* **Instructions for the task**
Every entry in the listing below has to be given again exactly.

* **Available data**
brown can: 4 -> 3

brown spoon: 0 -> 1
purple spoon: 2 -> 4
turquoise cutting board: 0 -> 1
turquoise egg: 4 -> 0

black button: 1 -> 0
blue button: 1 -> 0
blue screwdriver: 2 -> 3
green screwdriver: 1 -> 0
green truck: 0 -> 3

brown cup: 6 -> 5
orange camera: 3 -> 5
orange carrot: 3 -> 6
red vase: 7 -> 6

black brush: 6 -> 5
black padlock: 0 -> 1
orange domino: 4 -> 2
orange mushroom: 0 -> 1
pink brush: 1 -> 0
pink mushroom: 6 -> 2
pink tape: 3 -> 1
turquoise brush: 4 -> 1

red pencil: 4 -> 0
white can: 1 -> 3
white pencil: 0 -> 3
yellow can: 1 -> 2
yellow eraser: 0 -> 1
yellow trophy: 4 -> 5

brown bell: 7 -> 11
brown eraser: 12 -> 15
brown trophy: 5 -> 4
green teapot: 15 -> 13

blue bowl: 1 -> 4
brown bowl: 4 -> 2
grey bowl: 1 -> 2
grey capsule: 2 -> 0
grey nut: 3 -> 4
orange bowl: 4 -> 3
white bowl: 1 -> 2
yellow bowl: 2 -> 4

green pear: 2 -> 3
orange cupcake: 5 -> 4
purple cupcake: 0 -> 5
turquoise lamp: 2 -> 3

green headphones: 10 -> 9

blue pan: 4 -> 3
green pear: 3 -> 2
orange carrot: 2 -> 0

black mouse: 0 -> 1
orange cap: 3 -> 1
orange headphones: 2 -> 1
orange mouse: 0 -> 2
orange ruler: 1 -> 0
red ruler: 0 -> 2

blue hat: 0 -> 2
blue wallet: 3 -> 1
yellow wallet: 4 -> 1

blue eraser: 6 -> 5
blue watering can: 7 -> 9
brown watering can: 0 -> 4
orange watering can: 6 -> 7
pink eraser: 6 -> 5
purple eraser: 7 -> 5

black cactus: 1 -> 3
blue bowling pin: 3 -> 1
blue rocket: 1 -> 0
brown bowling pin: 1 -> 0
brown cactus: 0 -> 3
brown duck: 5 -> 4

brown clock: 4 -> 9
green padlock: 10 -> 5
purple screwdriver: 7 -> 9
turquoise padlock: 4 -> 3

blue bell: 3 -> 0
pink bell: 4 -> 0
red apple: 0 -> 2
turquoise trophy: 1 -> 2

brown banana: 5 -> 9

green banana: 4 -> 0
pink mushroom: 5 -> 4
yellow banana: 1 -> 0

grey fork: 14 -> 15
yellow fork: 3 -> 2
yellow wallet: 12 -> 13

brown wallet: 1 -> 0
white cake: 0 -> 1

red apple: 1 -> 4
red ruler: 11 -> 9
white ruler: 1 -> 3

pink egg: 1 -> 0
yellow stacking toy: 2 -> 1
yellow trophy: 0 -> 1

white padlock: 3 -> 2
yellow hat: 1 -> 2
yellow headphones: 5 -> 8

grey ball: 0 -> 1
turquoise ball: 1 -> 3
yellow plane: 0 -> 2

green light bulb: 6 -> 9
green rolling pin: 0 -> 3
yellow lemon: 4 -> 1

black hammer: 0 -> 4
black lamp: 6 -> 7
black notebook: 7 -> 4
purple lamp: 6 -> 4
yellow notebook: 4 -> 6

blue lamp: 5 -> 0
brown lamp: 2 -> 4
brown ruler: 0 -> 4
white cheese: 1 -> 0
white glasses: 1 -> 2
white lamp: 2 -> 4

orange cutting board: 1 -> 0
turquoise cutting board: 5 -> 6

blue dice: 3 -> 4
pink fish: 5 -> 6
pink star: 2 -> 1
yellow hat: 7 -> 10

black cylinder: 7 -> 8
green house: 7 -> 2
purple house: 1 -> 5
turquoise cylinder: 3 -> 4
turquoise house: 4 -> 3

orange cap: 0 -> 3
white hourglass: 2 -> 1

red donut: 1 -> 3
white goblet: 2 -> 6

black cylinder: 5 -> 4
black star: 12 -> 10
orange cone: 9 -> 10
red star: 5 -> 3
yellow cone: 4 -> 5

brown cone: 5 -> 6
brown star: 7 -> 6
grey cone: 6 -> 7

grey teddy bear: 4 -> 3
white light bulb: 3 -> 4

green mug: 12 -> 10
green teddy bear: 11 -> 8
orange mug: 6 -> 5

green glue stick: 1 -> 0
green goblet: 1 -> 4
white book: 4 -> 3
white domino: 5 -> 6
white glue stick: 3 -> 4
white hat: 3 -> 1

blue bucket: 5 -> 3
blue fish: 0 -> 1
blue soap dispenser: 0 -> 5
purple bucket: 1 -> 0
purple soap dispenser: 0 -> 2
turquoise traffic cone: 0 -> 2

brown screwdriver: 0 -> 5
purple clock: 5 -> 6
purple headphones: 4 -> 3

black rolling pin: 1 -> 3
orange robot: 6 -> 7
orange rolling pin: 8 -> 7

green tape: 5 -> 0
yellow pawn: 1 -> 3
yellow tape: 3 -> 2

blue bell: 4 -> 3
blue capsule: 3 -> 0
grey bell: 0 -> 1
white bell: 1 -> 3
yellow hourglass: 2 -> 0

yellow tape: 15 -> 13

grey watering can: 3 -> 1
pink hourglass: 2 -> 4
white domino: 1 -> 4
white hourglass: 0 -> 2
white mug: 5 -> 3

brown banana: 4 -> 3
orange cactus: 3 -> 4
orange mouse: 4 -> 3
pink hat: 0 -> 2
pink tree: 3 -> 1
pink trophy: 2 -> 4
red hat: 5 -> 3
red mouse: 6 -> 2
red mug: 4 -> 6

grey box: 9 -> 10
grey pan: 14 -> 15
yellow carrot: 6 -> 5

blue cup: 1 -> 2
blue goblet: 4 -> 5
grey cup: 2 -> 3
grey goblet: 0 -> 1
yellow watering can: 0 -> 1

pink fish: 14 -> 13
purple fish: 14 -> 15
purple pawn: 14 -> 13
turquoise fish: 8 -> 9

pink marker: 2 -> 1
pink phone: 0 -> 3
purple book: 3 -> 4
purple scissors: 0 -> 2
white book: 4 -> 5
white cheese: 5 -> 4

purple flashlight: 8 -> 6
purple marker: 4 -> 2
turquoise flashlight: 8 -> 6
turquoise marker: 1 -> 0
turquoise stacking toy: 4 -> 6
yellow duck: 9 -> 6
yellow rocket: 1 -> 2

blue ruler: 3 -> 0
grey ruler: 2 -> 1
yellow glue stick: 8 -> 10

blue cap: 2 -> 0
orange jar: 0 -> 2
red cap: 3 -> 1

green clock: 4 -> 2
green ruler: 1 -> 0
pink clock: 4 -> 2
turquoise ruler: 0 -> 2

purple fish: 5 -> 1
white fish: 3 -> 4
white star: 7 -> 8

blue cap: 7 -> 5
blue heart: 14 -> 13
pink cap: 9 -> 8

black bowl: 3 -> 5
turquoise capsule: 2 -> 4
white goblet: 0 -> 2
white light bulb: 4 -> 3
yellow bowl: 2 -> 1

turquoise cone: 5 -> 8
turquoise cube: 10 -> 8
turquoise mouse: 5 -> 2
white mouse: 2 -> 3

* **The completed task**
brown can: 4 -> 3

brown spoon: 0 -> 1
purple spoon: 2 -> 4
turquoise cutting board: 0 -> 1
turquoise egg: 4 -> 0

black button: 1 -> 0
blue button: 1 -> 0
blue screwdriver: 2 -> 3
green screwdriver: 1 -> 0
green truck: 0 -> 3

brown cup: 6 -> 5
orange camera: 3 -> 5
orange carrot: 3 -> 6
red vase: 7 -> 6

black brush: 6 -> 5
black padlock: 0 -> 1
orange domino: 4 -> 2
orange mushroom: 0 -> 1
pink brush: 1 -> 0
pink mushroom: 6 -> 2
pink tape: 3 -> 1
turquoise brush: 4 -> 1

red pencil: 4 -> 0
white can: 1 -> 3
white pencil: 0 -> 3
yellow can: 1 -> 2
yellow eraser: 0 -> 1
yellow trophy: 4 -> 5

brown bell: 7 -> 11
brown eraser: 12 -> 15
brown trophy: 5 -> 4
green teapot: 15 -> 13

blue bowl: 1 -> 4
brown bowl: 4 -> 2
grey bowl: 1 -> 2
grey capsule: 2 -> 0
grey nut: 3 -> 4
orange bowl: 4 -> 3
white bowl: 1 -> 2
yellow bowl: 2 -> 4

green pear: 2 -> 3
orange cupcake: 5 -> 4
purple cupcake: 0 -> 5
turquoise lamp: 2 -> 3

green headphones: 10 -> 9

blue pan: 4 -> 3
green pear: 3 -> 2
orange carrot: 2 -> 0

black mouse: 0 -> 1
orange cap: 3 -> 1
orange headphones: 2 -> 1
orange mouse: 0 -> 2
orange ruler: 1 -> 0
red ruler: 0 -> 2

blue hat: 0 -> 2
blue wallet: 3 -> 1
yellow wallet: 4 -> 1

blue eraser: 6 -> 5
blue watering can: 7 -> 9
brown watering can: 0 -> 4
orange watering can: 6 -> 7
pink eraser: 6 -> 5
purple eraser: 7 -> 5

black cactus: 1 -> 3
blue bowling pin: 3 -> 1
blue rocket: 1 -> 0
brown bowling pin: 1 -> 0
brown cactus: 0 -> 3
brown duck: 5 -> 4

brown clock: 4 -> 9
green padlock: 10 -> 5
purple screwdriver: 7 -> 9
turquoise padlock: 4 -> 3

blue bell: 3 -> 0
pink bell: 4 -> 0
red apple: 0 -> 2
turquoise trophy: 1 -> 2

brown banana: 5 -> 9

green banana: 4 -> 0
pink mushroom: 5 -> 4
yellow banana: 1 -> 0

grey fork: 14 -> 15
yellow fork: 3 -> 2
yellow wallet: 12 -> 13

brown wallet: 1 -> 0
white cake: 0 -> 1

red apple: 1 -> 4
red ruler: 11 -> 9
white ruler: 1 -> 3

pink egg: 1 -> 0
yellow stacking toy: 2 -> 1
yellow trophy: 0 -> 1

white padlock: 3 -> 2
yellow hat: 1 -> 2
yellow headphones: 5 -> 8

grey ball: 0 -> 1
turquoise ball: 1 -> 3
yellow plane: 0 -> 2

green light bulb: 6 -> 9
green rolling pin: 0 -> 3
yellow lemon: 4 -> 1

black hammer: 0 -> 4
black lamp: 6 -> 7
black notebook: 7 -> 4
purple lamp: 6 -> 4
yellow notebook: 4 -> 6

blue lamp: 5 -> 0
brown lamp: 2 -> 4
brown ruler: 0 -> 4
white cheese: 1 -> 0
white glasses: 1 -> 2
white lamp: 2 -> 4

orange cutting board: 1 -> 0
turquoise cutting board: 5 -> 6

blue dice: 3 -> 4
pink fish: 5 -> 6
pink star: 2 -> 1
yellow hat: 7 -> 10

black cylinder: 7 -> 8
green house: 7 -> 2
purple house: 1 -> 5
turquoise cylinder: 3 -> 4
turquoise house: 4 -> 3

orange cap: 0 -> 3
white hourglass: 2 -> 1

red donut: 1 -> 3
white goblet: 2 -> 6

black cylinder: 5 -> 4
black star: 12 -> 10
orange cone: 9 -> 10
red star: 5 -> 3
yellow cone: 4 -> 5

brown cone: 5 -> 6
brown star: 7 -> 6
grey cone: 6 -> 7

grey teddy bear: 4 -> 3
white light bulb: 3 -> 4

green mug: 12 -> 10
green teddy bear: 11 -> 8
orange mug: 6 -> 5

green glue stick: 1 -> 0
green goblet: 1 -> 4
white book: 4 -> 3
white domino: 5 -> 6
white glue stick: 3 -> 4
white hat: 3 -> 1

blue bucket: 5 -> 3
blue fish: 0 -> 1
blue soap dispenser: 0 -> 5
purple bucket: 1 -> 0
purple soap dispenser: 0 -> 2
turquoise traffic cone: 0 -> 2

brown screwdriver: 0 -> 5
purple clock: 5 -> 6
purple headphones: 4 -> 3

black rolling pin: 1 -> 3
orange robot: 6 -> 7
orange rolling pin: 8 -> 7

green tape: 5 -> 0
yellow pawn: 1 -> 3
yellow tape: 3 -> 2

blue bell: 4 -> 3
blue capsule: 3 -> 0
grey bell: 0 -> 1
white bell: 1 -> 3
yellow hourglass: 2 -> 0

yellow tape: 15 -> 13

grey watering can: 3 -> 1
pink hourglass: 2 -> 4
white domino: 1 -> 4
white hourglass: 0 -> 2
white mug: 5 -> 3

brown banana: 4 -> 3
orange cactus: 3 -> 4
orange mouse: 4 -> 3
pink hat: 0 -> 2
pink tree: 3 -> 1
pink trophy: 2 -> 4
red hat: 5 -> 3
red mouse: 6 -> 2
red mug: 4 -> 6

grey box: 9 -> 10
grey pan: 14 -> 15
yellow carrot: 6 -> 5

blue cup: 1 -> 2
blue goblet: 4 -> 5
grey cup: 2 -> 3
grey goblet: 0 -> 1
yellow watering can: 0 -> 1

pink fish: 14 -> 13
purple fish: 14 -> 15
purple pawn: 14 -> 13
turquoise fish: 8 -> 9

pink marker: 2 -> 1
pink phone: 0 -> 3
purple book: 3 -> 4
purple scissors: 0 -> 2
white book: 4 -> 5
white cheese: 5 -> 4

purple flashlight: 8 -> 6
purple marker: 4 -> 2
turquoise flashlight: 8 -> 6
turquoise marker: 1 -> 0
turquoise stacking toy: 4 -> 6
yellow duck: 9 -> 6
yellow rocket: 1 -> 2

blue ruler: 3 -> 0
grey ruler: 2 -> 1
yellow glue stick: 8 -> 10

blue cap: 2 -> 0
orange jar: 0 -> 2
red cap: 3 -> 1

green clock: 4 -> 2
green ruler: 1 -> 0
pink clock: 4 -> 2
turquoise ruler: 0 -> 2

purple fish: 5 -> 1
white fish: 3 -> 4
white star: 7 -> 8

blue cap: 7 -> 5
blue heart: 14 -> 13
pink cap: 9 -> 8

black bowl: 3 -> 5
turquoise capsule: 2 -> 4
white goblet: 0 -> 2
white light bulb: 4 -> 3
yellow bowl: 2 -> 1

turquoise cone: 5 -> 8
turquoise cube: 10 -> 8
turquoise mouse: 5 -> 2
white mouse: 2 -> 3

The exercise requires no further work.